Dataset items
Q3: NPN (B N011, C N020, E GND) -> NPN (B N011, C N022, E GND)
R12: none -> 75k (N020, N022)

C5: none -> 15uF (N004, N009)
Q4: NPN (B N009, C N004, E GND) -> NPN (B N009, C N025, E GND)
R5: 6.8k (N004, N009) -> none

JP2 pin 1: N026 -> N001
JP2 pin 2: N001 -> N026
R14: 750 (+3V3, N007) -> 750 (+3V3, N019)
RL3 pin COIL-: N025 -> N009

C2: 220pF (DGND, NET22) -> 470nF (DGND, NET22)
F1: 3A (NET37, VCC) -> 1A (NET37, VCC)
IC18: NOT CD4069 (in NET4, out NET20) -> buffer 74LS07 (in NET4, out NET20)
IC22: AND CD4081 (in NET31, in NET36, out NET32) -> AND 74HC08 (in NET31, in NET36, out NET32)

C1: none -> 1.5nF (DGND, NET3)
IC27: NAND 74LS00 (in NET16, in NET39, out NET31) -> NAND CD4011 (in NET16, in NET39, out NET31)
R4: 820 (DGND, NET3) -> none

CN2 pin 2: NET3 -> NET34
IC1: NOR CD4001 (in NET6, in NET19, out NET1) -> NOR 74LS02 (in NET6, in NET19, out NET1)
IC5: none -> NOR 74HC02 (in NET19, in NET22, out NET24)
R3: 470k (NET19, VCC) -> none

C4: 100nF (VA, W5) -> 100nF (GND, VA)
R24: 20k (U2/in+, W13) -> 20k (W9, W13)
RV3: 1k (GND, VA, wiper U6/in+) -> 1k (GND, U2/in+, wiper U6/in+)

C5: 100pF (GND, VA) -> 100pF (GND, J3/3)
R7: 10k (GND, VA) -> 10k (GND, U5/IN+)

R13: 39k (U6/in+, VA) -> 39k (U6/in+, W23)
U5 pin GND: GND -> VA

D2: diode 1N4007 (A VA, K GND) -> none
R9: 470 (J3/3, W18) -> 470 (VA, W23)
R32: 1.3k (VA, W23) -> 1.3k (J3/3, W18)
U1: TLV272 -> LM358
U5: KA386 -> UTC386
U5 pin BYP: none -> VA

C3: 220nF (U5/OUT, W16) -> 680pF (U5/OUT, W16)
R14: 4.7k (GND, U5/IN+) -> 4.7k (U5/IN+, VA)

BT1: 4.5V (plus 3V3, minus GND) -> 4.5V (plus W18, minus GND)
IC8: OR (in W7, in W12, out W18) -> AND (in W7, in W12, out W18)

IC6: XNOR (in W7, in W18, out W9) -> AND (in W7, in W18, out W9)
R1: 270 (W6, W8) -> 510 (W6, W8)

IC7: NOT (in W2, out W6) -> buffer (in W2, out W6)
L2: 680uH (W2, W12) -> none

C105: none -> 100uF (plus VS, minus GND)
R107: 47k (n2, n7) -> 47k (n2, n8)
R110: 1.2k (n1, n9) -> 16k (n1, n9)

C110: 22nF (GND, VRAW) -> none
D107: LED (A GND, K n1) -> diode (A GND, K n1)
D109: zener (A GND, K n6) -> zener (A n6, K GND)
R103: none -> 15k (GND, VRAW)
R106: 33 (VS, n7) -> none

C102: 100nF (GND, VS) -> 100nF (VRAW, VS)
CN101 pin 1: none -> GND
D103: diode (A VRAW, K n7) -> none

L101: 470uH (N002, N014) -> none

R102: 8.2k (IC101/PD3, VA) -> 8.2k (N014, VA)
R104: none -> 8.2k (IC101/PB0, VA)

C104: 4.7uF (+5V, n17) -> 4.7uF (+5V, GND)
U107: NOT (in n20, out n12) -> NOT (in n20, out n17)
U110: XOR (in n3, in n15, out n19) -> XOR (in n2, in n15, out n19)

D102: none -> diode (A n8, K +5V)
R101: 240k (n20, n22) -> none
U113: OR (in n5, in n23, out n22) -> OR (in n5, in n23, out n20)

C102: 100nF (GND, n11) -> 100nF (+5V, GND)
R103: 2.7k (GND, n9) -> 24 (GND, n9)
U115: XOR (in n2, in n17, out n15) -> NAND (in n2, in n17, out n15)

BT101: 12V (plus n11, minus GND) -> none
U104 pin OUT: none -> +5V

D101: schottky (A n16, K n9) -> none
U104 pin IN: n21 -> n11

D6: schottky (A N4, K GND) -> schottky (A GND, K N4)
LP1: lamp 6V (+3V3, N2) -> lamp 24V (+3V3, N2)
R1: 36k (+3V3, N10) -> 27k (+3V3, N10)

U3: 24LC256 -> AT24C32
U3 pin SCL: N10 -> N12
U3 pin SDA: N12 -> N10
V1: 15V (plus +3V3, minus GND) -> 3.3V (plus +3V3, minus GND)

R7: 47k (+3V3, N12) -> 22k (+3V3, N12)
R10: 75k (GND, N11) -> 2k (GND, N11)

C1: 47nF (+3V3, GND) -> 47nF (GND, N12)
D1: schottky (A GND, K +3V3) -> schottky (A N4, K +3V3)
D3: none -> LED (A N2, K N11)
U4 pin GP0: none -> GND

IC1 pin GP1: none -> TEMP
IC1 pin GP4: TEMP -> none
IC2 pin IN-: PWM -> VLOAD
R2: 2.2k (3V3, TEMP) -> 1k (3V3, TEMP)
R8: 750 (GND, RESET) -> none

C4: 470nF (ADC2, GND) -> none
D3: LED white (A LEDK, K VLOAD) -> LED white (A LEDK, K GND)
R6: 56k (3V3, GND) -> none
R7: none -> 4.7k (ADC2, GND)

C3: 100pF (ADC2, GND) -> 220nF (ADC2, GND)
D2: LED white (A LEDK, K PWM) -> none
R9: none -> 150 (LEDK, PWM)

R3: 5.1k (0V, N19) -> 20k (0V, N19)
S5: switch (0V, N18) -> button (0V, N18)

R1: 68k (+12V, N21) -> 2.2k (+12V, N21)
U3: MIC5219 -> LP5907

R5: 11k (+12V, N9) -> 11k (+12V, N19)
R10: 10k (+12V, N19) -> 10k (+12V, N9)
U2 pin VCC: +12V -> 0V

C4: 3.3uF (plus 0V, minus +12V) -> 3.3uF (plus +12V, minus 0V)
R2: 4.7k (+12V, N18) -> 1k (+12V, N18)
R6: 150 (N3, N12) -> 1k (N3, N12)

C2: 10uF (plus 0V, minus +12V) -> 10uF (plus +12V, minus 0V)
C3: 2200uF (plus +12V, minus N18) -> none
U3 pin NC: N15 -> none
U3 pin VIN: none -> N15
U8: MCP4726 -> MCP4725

→ **What to produce**
Please restate, word for word, the lines of the entries that run from the first line through the one holding "C5: 100pF (GND, VA) -> 100pF (GND, J3/3)", and add nothing.

→ **Response area**
Q3: NPN (B N011, C N020, E GND) -> NPN (B N011, C N022, E GND)
R12: none -> 75k (N020, N022)

C5: none -> 15uF (N004, N009)
Q4: NPN (B N009, C N004, E GND) -> NPN (B N009, C N025, E GND)
R5: 6.8k (N004, N009) -> none

JP2 pin 1: N026 -> N001
JP2 pin 2: N001 -> N026
R14: 750 (+3V3, N007) -> 750 (+3V3, N019)
RL3 pin COIL-: N025 -> N009

C2: 220pF (DGND, NET22) -> 470nF (DGND, NET22)
F1: 3A (NET37, VCC) -> 1A (NET37, VCC)
IC18: NOT CD4069 (in NET4, out NET20) -> buffer 74LS07 (in NET4, out NET20)
IC22: AND CD4081 (in NET31, in NET36, out NET32) -> AND 74HC08 (in NET31, in NET36, out NET32)

C1: none -> 1.5nF (DGND, NET3)
IC27: NAND 74LS00 (in NET16, in NET39, out NET31) -> NAND CD4011 (in NET16, in NET39, out NET31)
R4: 820 (DGND, NET3) -> none

CN2 pin 2: NET3 -> NET34
IC1: NOR CD4001 (in NET6, in NET19, out NET1) -> NOR 74LS02 (in NET6, in NET19, out NET1)
IC5: none -> NOR 74HC02 (in NET19, in NET22, out NET24)
R3: 470k (NET19, VCC) -> none

C4: 100nF (VA, W5) -> 100nF (GND, VA)
R24: 20k (U2/in+, W13) -> 20k (W9, W13)
RV3: 1k (GND, VA, wiper U6/in+) -> 1k (GND, U2/in+, wiper U6/in+)

C5: 100pF (GND, VA) -> 100pF (GND, J3/3)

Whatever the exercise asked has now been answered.